## EXERCISE DETAILS
Print the lines below word for word, everything from the one containing "30 m inside the frame." down to the one containing "road 3 (track): [(274,511),(511,362)]", with both of those lines included.
**********
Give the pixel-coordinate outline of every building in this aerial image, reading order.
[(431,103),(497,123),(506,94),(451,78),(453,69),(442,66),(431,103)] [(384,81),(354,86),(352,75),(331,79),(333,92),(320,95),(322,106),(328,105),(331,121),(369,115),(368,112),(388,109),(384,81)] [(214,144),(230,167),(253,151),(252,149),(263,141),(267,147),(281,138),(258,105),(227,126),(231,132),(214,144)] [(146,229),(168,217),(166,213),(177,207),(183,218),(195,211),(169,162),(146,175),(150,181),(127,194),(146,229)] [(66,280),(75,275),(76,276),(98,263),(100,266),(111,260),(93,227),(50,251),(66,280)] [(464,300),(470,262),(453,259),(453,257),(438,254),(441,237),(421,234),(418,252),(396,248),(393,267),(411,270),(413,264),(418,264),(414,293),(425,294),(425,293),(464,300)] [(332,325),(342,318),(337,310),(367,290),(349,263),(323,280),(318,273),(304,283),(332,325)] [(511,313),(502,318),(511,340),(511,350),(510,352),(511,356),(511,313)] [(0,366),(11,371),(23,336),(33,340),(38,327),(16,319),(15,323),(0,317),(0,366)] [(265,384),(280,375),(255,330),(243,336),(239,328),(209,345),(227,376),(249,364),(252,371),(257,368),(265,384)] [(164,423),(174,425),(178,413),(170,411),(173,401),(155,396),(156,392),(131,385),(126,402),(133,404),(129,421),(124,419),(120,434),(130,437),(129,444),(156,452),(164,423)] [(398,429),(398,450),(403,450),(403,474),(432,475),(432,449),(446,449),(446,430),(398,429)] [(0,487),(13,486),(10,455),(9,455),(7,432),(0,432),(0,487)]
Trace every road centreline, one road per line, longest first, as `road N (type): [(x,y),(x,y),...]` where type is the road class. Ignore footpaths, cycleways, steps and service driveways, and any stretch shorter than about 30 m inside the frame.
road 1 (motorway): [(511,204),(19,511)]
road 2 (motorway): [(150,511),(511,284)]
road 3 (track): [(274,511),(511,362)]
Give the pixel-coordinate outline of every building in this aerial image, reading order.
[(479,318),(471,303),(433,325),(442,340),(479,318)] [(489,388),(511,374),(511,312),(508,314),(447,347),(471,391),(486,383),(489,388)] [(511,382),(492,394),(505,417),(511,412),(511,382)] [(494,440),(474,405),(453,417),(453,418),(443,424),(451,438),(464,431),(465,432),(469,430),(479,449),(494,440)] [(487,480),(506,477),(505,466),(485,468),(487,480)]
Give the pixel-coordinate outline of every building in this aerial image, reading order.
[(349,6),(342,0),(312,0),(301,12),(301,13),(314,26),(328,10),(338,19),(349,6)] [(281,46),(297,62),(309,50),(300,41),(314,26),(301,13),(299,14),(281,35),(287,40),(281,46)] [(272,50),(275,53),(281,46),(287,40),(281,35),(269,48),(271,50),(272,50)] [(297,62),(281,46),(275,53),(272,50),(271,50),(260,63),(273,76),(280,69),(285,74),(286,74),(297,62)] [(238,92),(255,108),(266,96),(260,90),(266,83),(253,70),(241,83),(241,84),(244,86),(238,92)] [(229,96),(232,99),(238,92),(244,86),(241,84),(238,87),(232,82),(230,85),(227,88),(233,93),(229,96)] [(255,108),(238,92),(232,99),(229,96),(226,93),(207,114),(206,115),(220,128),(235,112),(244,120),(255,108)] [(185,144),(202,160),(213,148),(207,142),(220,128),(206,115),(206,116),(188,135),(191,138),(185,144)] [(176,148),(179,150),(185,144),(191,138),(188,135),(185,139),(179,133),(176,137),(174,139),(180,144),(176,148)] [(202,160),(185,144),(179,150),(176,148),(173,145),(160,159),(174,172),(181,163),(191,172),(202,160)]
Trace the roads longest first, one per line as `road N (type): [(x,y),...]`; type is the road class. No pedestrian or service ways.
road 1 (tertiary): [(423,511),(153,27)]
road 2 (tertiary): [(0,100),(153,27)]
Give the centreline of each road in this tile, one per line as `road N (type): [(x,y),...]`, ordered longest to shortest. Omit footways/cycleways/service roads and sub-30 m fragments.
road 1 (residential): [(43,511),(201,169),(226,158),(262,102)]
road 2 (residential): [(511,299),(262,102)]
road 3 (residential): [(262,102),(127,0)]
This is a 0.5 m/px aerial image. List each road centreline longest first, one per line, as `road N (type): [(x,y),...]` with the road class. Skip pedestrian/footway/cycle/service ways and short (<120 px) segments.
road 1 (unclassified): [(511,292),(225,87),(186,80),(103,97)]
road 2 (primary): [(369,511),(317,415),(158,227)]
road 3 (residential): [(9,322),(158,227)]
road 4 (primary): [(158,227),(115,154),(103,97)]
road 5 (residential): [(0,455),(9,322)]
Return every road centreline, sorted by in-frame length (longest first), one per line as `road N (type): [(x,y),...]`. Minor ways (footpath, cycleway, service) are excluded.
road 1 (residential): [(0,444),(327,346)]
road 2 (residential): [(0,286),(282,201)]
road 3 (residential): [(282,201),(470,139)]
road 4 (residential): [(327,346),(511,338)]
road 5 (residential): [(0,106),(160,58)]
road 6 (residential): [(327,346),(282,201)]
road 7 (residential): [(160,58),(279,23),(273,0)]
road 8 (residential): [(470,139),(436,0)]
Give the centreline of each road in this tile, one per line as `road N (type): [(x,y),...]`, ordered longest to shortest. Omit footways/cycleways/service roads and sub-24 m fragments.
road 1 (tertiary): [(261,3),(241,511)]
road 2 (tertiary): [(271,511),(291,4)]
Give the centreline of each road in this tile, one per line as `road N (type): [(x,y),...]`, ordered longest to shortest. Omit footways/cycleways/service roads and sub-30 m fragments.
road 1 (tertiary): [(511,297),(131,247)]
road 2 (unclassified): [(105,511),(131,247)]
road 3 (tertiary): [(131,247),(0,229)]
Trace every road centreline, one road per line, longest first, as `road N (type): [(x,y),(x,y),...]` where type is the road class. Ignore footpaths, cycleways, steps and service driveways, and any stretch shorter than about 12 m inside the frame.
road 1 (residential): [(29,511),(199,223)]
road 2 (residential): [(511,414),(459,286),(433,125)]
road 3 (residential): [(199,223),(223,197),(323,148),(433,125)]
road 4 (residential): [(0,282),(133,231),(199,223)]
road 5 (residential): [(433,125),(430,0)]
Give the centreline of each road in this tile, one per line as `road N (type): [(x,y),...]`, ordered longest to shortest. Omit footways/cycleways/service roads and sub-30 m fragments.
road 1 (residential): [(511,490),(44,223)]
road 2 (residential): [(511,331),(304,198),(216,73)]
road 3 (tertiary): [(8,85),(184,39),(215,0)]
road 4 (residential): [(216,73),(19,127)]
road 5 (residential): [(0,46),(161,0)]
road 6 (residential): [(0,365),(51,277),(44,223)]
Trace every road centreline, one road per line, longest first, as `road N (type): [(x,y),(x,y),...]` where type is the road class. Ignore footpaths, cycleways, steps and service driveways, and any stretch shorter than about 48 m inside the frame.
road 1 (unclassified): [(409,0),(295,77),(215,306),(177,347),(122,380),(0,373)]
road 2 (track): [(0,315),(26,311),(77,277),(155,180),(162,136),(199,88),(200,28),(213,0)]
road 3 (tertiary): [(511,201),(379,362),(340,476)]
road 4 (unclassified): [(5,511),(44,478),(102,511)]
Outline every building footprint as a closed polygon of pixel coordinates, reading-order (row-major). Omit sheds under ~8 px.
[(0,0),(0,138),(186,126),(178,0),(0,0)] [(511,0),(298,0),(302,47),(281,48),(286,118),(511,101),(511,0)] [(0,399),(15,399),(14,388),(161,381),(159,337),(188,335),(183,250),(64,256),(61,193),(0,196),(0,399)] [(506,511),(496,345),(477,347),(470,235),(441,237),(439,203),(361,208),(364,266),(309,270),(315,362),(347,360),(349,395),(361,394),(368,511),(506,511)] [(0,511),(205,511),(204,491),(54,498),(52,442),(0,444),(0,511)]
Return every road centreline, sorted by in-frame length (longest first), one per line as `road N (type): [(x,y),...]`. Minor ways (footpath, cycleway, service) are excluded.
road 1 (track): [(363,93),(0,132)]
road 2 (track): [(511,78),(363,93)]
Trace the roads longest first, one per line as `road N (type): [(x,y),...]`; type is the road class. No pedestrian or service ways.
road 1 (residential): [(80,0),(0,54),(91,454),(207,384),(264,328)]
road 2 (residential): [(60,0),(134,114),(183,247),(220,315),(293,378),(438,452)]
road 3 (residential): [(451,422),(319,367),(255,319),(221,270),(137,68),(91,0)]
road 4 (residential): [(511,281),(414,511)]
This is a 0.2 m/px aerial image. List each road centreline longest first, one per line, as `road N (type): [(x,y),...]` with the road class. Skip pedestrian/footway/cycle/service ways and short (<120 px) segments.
**********
## FULL SOLUTION
Trace every road centreline, one road per line, longest first, as `road N (type): [(x,y),(x,y),...]` where type is the road class. Ignore footpaths, cycleways, steps and service driveways, and any stretch shorter than about 30 m inside the frame.
road 1 (motorway): [(511,204),(19,511)]
road 2 (motorway): [(150,511),(511,284)]
road 3 (track): [(274,511),(511,362)]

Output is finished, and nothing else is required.